Task statement:
Below are the records. Retype exactly the lines between the lines holding "R6: 330k (+24V, NET5) -> none" and "D3: zener 4.7V", inclusive.

[[ Given records open ]]

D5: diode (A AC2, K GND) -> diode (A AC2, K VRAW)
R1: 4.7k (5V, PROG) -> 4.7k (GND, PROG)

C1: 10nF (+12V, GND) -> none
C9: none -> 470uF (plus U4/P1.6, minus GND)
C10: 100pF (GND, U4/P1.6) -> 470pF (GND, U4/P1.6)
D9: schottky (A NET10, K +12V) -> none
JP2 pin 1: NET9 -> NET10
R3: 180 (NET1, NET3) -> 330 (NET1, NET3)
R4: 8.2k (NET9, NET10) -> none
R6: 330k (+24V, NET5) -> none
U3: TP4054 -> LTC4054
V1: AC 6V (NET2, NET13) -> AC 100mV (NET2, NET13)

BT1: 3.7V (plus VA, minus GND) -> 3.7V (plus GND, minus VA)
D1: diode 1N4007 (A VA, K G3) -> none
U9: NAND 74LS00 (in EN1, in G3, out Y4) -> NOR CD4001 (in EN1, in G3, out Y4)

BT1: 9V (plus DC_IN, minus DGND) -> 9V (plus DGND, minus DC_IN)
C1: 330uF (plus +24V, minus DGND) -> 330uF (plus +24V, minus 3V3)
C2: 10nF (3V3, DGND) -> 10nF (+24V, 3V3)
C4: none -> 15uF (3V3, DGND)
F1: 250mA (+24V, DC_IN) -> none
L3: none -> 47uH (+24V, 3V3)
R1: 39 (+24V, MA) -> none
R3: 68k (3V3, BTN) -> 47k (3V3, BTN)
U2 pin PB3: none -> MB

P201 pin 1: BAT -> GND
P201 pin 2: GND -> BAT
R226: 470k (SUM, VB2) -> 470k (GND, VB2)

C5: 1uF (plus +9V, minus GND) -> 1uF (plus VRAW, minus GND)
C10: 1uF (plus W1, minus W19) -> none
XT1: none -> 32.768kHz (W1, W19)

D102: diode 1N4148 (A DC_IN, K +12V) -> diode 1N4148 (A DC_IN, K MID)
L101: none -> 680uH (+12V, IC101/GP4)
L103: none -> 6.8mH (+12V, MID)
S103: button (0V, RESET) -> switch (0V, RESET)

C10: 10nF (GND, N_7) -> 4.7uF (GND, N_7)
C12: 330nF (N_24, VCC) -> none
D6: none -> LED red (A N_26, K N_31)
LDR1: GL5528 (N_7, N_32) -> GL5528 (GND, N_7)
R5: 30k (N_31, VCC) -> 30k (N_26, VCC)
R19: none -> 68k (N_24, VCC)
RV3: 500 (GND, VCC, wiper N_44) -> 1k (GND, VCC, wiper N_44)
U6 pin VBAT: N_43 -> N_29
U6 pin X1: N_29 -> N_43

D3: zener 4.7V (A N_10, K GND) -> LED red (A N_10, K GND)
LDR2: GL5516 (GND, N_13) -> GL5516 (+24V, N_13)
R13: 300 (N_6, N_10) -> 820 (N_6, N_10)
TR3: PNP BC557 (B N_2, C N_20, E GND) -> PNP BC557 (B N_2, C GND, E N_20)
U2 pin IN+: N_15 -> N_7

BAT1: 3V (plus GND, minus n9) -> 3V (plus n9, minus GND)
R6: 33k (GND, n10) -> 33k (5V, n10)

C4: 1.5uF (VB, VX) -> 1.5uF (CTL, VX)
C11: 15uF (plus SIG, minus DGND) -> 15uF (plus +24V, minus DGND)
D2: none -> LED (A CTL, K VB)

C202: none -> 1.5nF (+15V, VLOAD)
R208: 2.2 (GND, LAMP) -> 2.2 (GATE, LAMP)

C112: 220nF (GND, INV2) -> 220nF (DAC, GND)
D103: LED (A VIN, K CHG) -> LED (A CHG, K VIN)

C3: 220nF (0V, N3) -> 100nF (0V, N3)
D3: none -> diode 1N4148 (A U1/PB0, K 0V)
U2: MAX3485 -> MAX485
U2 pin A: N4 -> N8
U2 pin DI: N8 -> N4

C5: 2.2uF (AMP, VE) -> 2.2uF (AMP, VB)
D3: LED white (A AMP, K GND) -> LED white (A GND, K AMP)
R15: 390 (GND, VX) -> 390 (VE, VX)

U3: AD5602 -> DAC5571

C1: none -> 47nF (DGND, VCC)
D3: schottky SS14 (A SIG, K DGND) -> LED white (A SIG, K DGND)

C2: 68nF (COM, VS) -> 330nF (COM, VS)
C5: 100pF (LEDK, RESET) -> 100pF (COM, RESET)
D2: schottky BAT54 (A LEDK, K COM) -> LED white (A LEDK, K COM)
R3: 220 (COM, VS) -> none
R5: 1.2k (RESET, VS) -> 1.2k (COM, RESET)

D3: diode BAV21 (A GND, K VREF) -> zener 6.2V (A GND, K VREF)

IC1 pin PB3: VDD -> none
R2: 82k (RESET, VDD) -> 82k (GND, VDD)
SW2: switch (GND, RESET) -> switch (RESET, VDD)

[[ Given records closed ]]

Answer box:
R6: 330k (+24V, NET5) -> none
U3: TP4054 -> LTC4054
V1: AC 6V (NET2, NET13) -> AC 100mV (NET2, NET13)

BT1: 3.7V (plus VA, minus GND) -> 3.7V (plus GND, minus VA)
D1: diode 1N4007 (A VA, K G3) -> none
U9: NAND 74LS00 (in EN1, in G3, out Y4) -> NOR CD4001 (in EN1, in G3, out Y4)

BT1: 9V (plus DC_IN, minus DGND) -> 9V (plus DGND, minus DC_IN)
C1: 330uF (plus +24V, minus DGND) -> 330uF (plus +24V, minus 3V3)
C2: 10nF (3V3, DGND) -> 10nF (+24V, 3V3)
C4: none -> 15uF (3V3, DGND)
F1: 250mA (+24V, DC_IN) -> none
L3: none -> 47uH (+24V, 3V3)
R1: 39 (+24V, MA) -> none
R3: 68k (3V3, BTN) -> 47k (3V3, BTN)
U2 pin PB3: none -> MB

P201 pin 1: BAT -> GND
P201 pin 2: GND -> BAT
R226: 470k (SUM, VB2) -> 470k (GND, VB2)

C5: 1uF (plus +9V, minus GND) -> 1uF (plus VRAW, minus GND)
C10: 1uF (plus W1, minus W19) -> none
XT1: none -> 32.768kHz (W1, W19)

D102: diode 1N4148 (A DC_IN, K +12V) -> diode 1N4148 (A DC_IN, K MID)
L101: none -> 680uH (+12V, IC101/GP4)
L103: none -> 6.8mH (+12V, MID)
S103: button (0V, RESET) -> switch (0V, RESET)

C10: 10nF (GND, N_7) -> 4.7uF (GND, N_7)
C12: 330nF (N_24, VCC) -> none
D6: none -> LED red (A N_26, K N_31)
LDR1: GL5528 (N_7, N_32) -> GL5528 (GND, N_7)
R5: 30k (N_31, VCC) -> 30k (N_26, VCC)
R19: none -> 68k (N_24, VCC)
RV3: 500 (GND, VCC, wiper N_44) -> 1k (GND, VCC, wiper N_44)
U6 pin VBAT: N_43 -> N_29
U6 pin X1: N_29 -> N_43

D3: zener 4.7V (A N_10, K GND) -> LED red (A N_10, K GND)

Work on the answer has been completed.